## Problem description
Set down the line that contains "AUDIO pin RX: D7 -> RX" and every line after it to the end of the entries, exactly as they stand and nothing more.

(Stored items from a collection)
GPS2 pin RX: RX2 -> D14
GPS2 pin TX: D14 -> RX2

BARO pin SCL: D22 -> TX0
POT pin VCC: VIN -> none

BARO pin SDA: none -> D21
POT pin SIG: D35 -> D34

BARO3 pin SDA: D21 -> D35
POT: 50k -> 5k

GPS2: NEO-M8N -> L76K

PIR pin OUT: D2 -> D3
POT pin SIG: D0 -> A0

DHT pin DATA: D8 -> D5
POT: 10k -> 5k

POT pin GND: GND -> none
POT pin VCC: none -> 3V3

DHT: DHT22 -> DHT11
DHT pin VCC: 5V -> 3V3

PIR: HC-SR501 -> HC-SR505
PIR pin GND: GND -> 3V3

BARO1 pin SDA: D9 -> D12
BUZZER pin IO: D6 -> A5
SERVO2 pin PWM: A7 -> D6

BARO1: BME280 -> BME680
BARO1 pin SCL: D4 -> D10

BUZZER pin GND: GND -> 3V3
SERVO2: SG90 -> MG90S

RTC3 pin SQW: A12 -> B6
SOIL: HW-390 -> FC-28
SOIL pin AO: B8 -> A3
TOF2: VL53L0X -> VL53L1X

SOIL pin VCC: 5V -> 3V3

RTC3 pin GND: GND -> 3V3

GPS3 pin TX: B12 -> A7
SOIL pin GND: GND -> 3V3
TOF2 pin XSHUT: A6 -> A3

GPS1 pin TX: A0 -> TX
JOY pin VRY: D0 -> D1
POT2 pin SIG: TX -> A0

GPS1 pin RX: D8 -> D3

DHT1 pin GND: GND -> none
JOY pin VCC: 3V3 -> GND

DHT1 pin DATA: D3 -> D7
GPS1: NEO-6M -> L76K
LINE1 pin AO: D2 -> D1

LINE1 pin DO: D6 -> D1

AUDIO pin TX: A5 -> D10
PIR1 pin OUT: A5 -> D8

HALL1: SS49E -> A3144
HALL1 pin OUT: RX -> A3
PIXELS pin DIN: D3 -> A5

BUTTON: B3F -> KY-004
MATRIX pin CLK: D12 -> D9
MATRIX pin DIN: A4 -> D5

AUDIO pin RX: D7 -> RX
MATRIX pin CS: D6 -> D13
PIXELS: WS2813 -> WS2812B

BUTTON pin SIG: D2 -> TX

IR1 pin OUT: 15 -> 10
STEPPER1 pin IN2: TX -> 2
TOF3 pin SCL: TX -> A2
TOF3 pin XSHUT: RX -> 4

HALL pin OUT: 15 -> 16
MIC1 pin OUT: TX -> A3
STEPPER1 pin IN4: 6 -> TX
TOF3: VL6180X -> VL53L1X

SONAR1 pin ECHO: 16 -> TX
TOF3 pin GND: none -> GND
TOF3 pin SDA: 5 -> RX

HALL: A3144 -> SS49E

## Task response
AUDIO pin RX: D7 -> RX
MATRIX pin CS: D6 -> D13
PIXELS: WS2813 -> WS2812B

BUTTON pin SIG: D2 -> TX

IR1 pin OUT: 15 -> 10
STEPPER1 pin IN2: TX -> 2
TOF3 pin SCL: TX -> A2
TOF3 pin XSHUT: RX -> 4

HALL pin OUT: 15 -> 16
MIC1 pin OUT: TX -> A3
STEPPER1 pin IN4: 6 -> TX
TOF3: VL6180X -> VL53L1X

SONAR1 pin ECHO: 16 -> TX
TOF3 pin GND: none -> GND
TOF3 pin SDA: 5 -> RX

HALL: A3144 -> SS49E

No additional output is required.